##### Supplied records

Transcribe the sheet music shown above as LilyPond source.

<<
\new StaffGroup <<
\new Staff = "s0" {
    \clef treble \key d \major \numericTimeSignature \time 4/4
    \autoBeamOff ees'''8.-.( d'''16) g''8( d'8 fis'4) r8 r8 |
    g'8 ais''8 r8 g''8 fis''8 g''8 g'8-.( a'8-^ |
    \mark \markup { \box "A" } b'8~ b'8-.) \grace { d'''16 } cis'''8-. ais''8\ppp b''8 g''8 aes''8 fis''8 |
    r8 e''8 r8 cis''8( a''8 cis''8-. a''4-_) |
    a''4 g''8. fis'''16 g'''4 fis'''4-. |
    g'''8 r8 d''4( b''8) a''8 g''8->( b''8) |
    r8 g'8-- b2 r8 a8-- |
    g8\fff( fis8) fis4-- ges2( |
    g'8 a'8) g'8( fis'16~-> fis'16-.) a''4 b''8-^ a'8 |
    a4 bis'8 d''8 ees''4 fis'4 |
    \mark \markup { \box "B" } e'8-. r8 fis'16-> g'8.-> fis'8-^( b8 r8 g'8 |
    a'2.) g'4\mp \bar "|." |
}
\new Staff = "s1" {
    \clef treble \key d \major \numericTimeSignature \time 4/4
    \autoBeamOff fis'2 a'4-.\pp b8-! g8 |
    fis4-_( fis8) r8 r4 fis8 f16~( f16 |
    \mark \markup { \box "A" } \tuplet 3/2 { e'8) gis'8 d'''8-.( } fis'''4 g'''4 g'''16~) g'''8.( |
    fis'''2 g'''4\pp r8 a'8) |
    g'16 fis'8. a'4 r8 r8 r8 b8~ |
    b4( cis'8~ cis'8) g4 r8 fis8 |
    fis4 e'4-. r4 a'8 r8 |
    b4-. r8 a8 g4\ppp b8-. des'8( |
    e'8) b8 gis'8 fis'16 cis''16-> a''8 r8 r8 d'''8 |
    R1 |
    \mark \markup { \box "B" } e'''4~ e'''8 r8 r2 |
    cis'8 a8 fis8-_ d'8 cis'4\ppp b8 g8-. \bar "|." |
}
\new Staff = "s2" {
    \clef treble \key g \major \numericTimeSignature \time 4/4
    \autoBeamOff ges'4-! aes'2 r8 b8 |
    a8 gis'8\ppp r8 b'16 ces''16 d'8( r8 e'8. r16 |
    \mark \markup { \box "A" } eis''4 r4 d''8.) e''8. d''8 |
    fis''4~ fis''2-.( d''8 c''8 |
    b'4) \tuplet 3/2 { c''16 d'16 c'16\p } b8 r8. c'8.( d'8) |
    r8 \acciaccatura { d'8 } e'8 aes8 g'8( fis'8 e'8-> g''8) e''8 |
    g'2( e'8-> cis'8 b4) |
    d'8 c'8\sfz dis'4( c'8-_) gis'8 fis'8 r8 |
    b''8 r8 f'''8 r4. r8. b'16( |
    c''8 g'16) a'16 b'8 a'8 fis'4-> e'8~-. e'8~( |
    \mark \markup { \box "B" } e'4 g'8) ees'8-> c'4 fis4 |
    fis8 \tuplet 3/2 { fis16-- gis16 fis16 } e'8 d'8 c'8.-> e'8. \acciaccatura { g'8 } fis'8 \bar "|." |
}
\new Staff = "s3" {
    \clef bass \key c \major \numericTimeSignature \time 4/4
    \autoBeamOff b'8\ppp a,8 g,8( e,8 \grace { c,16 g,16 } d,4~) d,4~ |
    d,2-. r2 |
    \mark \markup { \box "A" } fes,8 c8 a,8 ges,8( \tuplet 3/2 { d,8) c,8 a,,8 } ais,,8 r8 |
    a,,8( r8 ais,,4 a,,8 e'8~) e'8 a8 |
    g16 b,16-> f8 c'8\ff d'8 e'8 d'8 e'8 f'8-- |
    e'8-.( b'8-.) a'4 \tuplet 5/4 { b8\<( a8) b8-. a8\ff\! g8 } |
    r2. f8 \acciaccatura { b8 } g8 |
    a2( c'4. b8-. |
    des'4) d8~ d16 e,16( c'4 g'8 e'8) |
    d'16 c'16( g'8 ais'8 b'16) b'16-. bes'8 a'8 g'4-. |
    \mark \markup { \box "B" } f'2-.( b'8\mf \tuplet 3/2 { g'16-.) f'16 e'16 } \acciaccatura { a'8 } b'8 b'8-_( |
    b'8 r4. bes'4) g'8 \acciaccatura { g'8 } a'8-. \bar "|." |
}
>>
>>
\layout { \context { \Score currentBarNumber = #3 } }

##########

Direction
Please pull from the data above each line that contains the string "acciaccatura".

Exercise solution
    r8 \acciaccatura { d'8 } e'8 aes8 g'8( fis'8 e'8-> g''8) e''8 |
    fis8 \tuplet 3/2 { fis16-- gis16 fis16 } e'8 d'8 c'8.-> e'8. \acciaccatura { g'8 } fis'8 \bar "|." |
    r2. f8 \acciaccatura { b8 } g8 |
    \mark \markup { \box "B" } f'2-.( b'8\mf \tuplet 3/2 { g'16-.) f'16 e'16 } \acciaccatura { a'8 } b'8 b'8-_( |
    b'8 r4. bes'4) g'8 \acciaccatura { g'8 } a'8-. \bar "|." |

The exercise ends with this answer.